Coordinate-based object records:
────────────────────

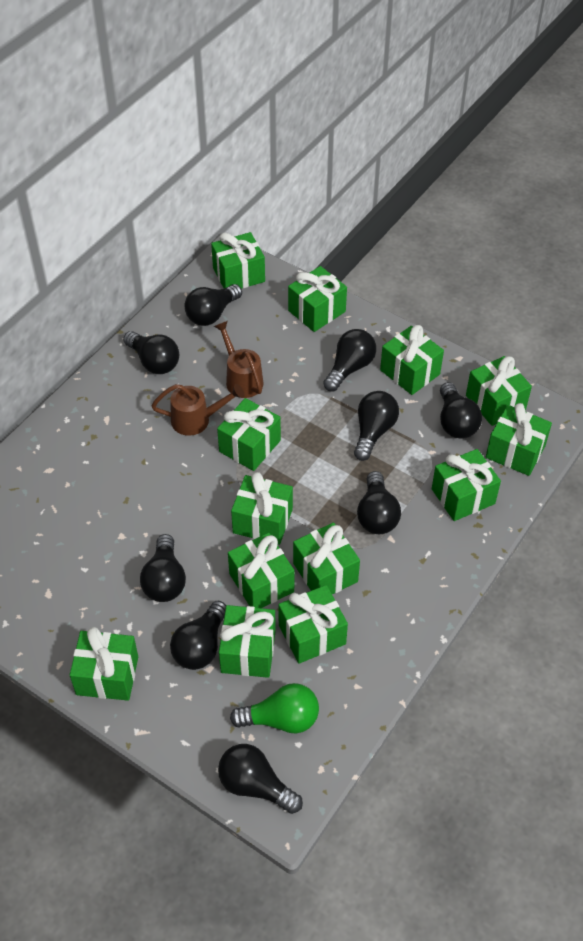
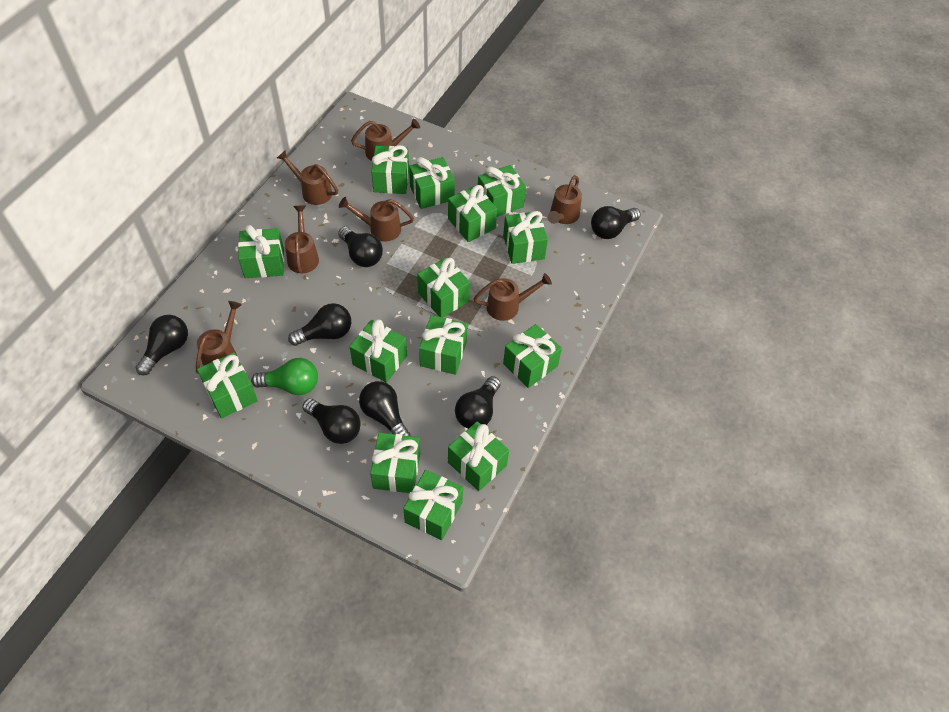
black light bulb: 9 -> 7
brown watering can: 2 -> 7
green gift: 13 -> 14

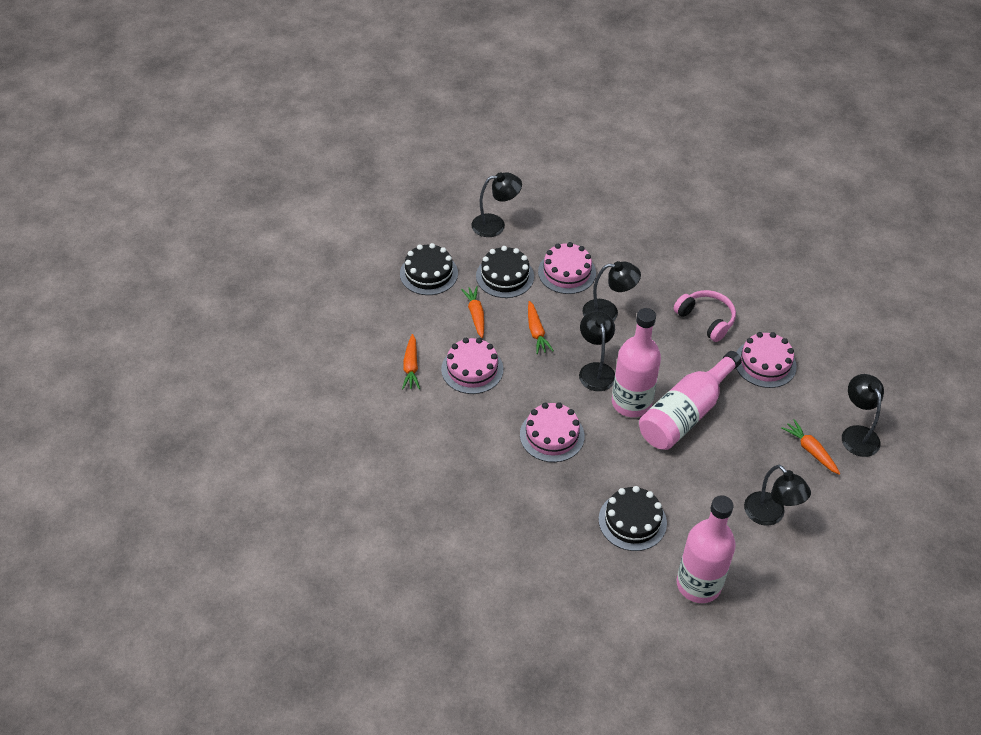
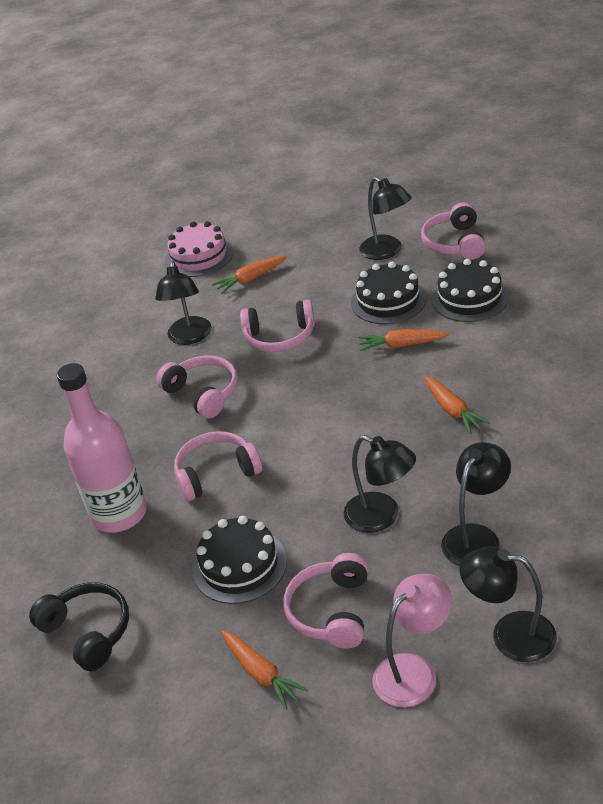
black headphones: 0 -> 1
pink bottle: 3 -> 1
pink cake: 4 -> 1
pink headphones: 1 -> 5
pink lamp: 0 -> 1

────────────────────

What you have to do | Return exactly the lines from the line with "brown watering can: 2 -> 7" through the last line of the data above, both included; pictures do not go in the answer.

Finished task |
brown watering can: 2 -> 7
green gift: 13 -> 14

black headphones: 0 -> 1
pink bottle: 3 -> 1
pink cake: 4 -> 1
pink headphones: 1 -> 5
pink lamp: 0 -> 1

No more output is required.